▶ Colored object listings:

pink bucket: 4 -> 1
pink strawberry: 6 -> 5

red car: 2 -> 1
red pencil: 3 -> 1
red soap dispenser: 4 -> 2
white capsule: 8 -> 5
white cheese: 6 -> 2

▶ Task item: Could you output the records in full, exactly as written?

▶ Answer to the problem:
pink bucket: 4 -> 1
pink strawberry: 6 -> 5

red car: 2 -> 1
red pencil: 3 -> 1
red soap dispenser: 4 -> 2
white capsule: 8 -> 5
white cheese: 6 -> 2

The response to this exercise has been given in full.